— BRIEF —
Go through the entries one line at a time, and gather every line that has the word "none".

+--

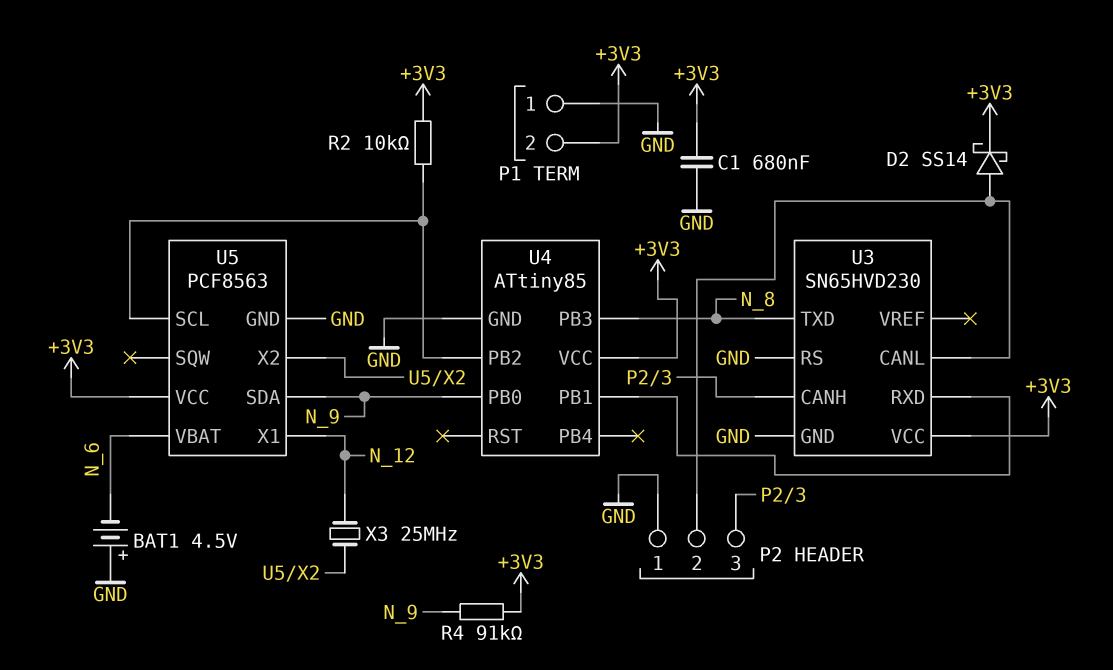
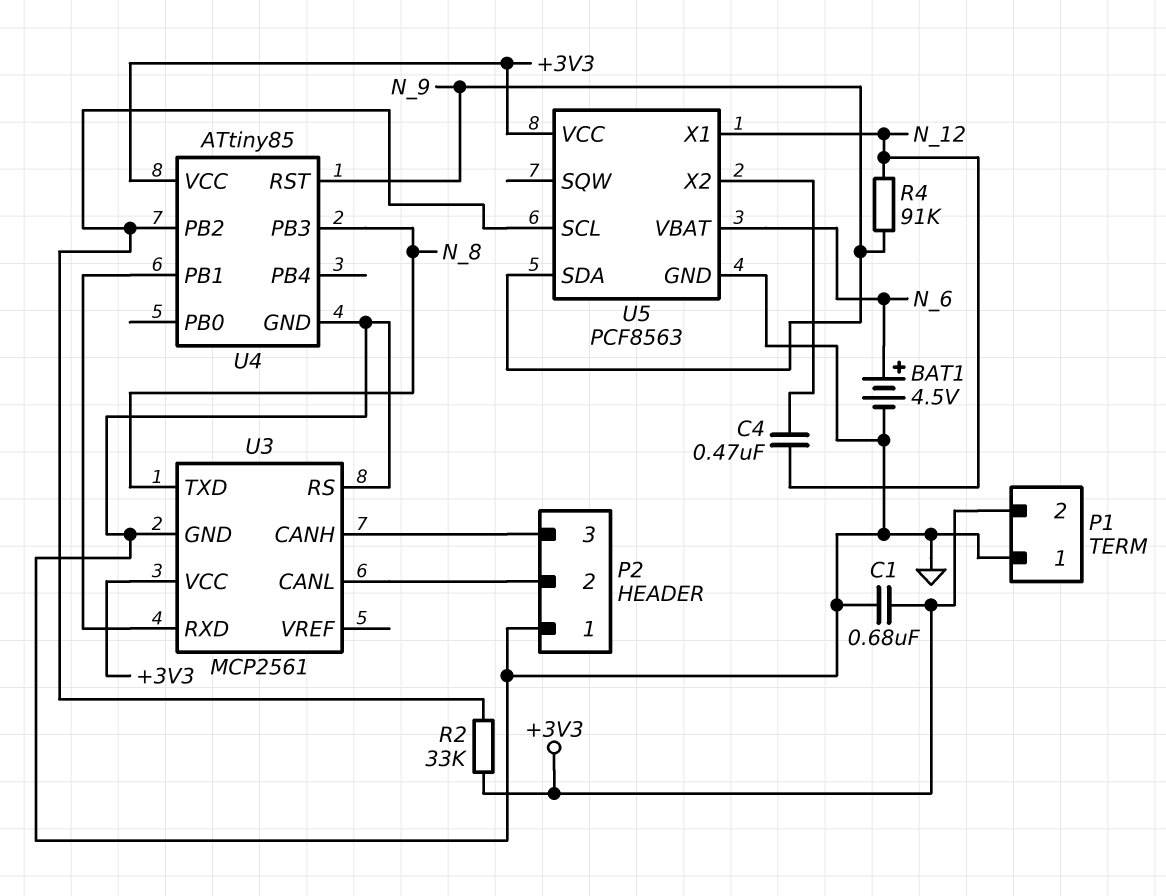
BAT1: 4.5V (plus GND, minus N_6) -> 4.5V (plus N_6, minus GND)
C4: none -> 470nF (N_12, U5/X2)
D2: schottky SS14 (A P2/2, K +3V3) -> none
R2: 10k (+3V3, U4/PB2) -> 33k (+3V3, U4/PB2)
R4: 91k (+3V3, N_9) -> 91k (N_9, N_12)
U3: SN65HVD230 -> MCP2561
U4 pin PB0: N_9 -> none
U4 pin RST: none -> N_9
X3: 25MHz (N_12, U5/X2) -> none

+--

— RESULT OF THE TASK —
C4: none -> 470nF (N_12, U5/X2)
D2: schottky SS14 (A P2/2, K +3V3) -> none
U4 pin PB0: N_9 -> none
U4 pin RST: none -> N_9
X3: 25MHz (N_12, U5/X2) -> none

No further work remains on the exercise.